To do ::
From the entries below, copy every line holding the word "scarlet".

Input material ::
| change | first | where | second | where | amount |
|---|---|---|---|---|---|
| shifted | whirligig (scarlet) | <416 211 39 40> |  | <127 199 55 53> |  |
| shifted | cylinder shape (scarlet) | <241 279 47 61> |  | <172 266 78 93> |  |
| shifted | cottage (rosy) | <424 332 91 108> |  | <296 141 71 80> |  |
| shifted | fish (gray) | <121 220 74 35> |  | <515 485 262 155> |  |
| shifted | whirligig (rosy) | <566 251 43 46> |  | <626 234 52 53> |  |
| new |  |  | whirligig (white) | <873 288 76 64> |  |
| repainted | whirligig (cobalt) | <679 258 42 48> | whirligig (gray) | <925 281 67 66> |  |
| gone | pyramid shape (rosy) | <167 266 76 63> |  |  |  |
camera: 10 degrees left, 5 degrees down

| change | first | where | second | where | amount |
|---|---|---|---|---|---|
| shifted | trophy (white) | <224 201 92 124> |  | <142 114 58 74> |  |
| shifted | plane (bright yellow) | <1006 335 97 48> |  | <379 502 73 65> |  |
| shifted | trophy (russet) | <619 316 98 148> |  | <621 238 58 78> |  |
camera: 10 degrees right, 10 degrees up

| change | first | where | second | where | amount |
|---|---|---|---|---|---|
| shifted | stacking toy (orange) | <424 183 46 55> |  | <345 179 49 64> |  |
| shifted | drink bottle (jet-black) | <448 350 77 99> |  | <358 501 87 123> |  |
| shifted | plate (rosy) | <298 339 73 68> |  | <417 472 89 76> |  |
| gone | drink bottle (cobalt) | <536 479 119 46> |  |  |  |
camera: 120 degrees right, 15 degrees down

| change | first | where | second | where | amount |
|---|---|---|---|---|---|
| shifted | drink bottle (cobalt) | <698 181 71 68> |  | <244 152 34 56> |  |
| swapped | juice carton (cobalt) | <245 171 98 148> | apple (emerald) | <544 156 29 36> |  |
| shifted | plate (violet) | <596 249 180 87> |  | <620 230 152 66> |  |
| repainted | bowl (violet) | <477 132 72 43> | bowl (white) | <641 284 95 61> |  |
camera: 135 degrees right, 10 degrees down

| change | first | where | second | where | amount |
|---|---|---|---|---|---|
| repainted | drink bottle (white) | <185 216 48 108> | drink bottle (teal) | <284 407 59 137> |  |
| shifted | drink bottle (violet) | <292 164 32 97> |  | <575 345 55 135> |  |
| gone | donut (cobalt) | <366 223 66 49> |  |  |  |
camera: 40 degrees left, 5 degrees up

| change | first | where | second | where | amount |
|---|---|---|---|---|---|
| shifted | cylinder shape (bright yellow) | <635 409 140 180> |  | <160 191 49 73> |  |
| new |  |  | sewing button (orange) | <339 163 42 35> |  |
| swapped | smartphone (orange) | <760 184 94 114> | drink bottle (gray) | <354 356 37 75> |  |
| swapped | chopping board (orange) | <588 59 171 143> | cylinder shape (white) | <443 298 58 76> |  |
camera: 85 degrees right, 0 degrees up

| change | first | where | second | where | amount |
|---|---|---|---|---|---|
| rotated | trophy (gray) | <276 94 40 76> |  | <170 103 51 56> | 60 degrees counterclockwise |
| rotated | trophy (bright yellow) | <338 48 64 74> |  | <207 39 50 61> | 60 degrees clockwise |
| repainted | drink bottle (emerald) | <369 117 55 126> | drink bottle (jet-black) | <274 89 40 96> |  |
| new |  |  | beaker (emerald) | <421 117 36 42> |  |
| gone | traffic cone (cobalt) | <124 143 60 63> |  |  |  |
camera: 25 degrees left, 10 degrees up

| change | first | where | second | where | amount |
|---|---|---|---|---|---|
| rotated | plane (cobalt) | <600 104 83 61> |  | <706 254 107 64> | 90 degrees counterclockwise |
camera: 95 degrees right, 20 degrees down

Written answer ::
| shifted | whirligig (scarlet) | <416 211 39 40> |  | <127 199 55 53> |  |
| shifted | cylinder shape (scarlet) | <241 279 47 61> |  | <172 266 78 93> |  |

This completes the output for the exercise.